• [Work request] The required output is the exact text of the lines from the line containing "(667, 315) = (249, 319): none" through the final line below, inclusive, without pictures.

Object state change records
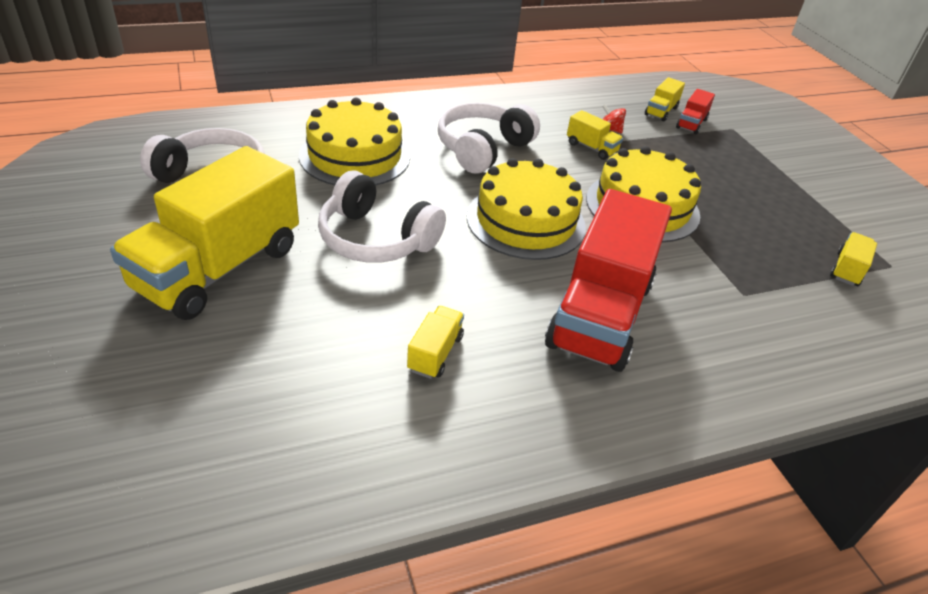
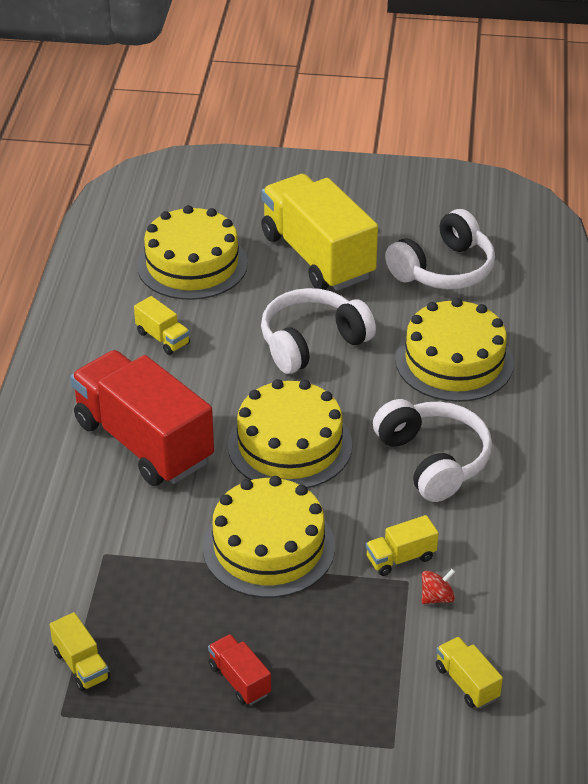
camera: 120 degrees right, 0 degrees up
(274, 374) = (192, 264): none -> yellow cake
(691, 123) = (422, 701): red truck -> red truck (239, 680)

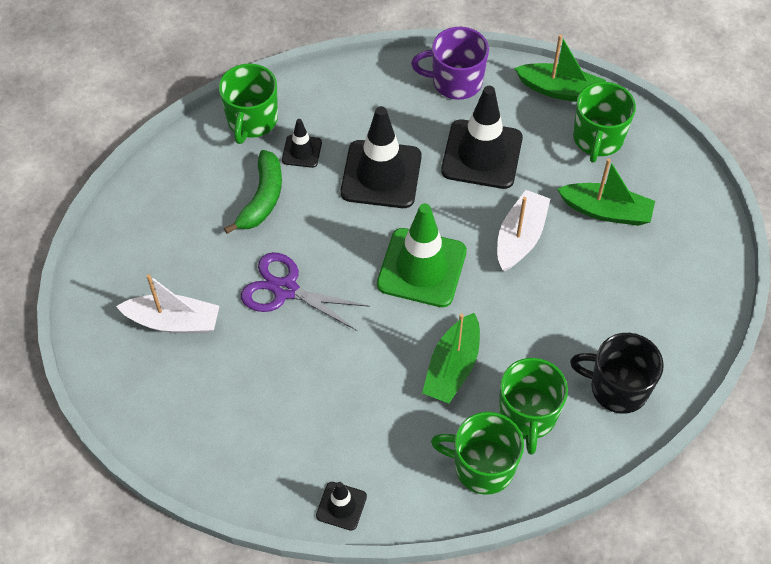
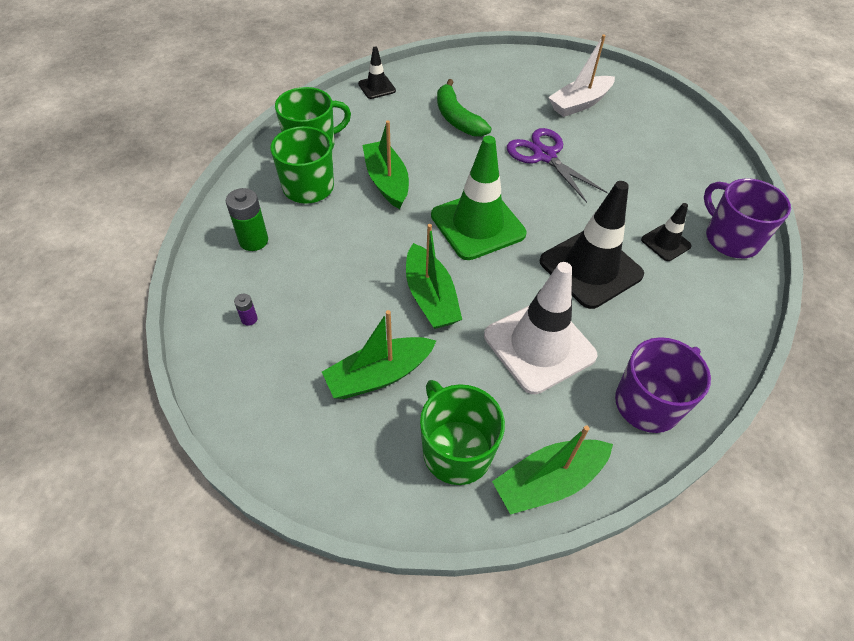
camera: 135 degrees right, 5 degrees down
(252, 120) = (730, 239): green mug -> purple mug
(262, 198) = (639, 194): green banana -> green banana (457, 118)
(285, 289) = (545, 156): purple scissors -> purple scissors turned 105 degrees counterclockwise
(482, 154) = (539, 345): black traffic cone -> white traffic cone
(520, 237) = (430, 297): white boat -> green boat
(617, 388) = (253, 240): black mug -> green battery
(667, 315) = (249, 319): none -> purple battery

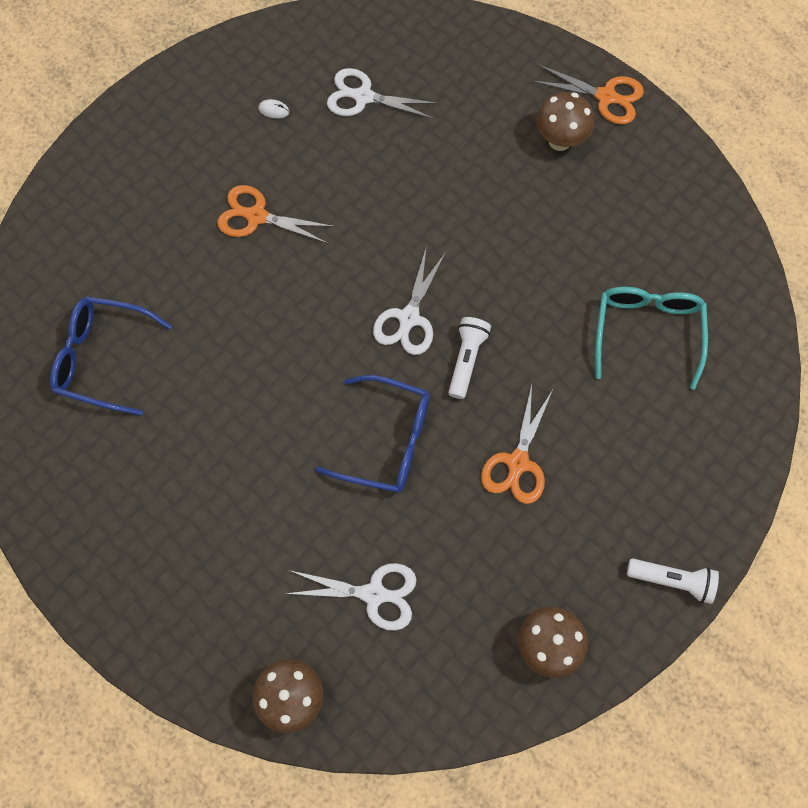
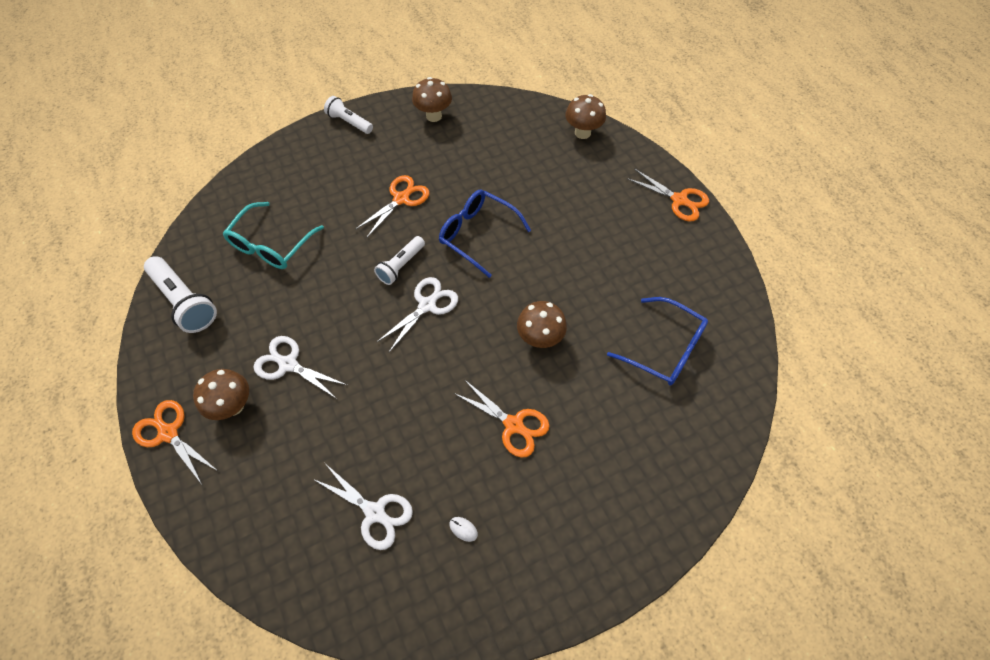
camera: 160 degrees left, 10 degrees down
(113, 605) = (679, 200): none -> orange scissors
(257, 321) = (540, 338): none -> brown mushroom
(374, 594) = (519, 162): white scissors -> white scissors (288, 364)
(695, 227) = (185, 301): none -> white flashlight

• [Result of the exercise]
(667, 315) = (249, 319): none -> purple battery

camera: 160 degrees left, 10 degrees down
(113, 605) = (679, 200): none -> orange scissors
(257, 321) = (540, 338): none -> brown mushroom
(374, 594) = (519, 162): white scissors -> white scissors (288, 364)
(695, 227) = (185, 301): none -> white flashlight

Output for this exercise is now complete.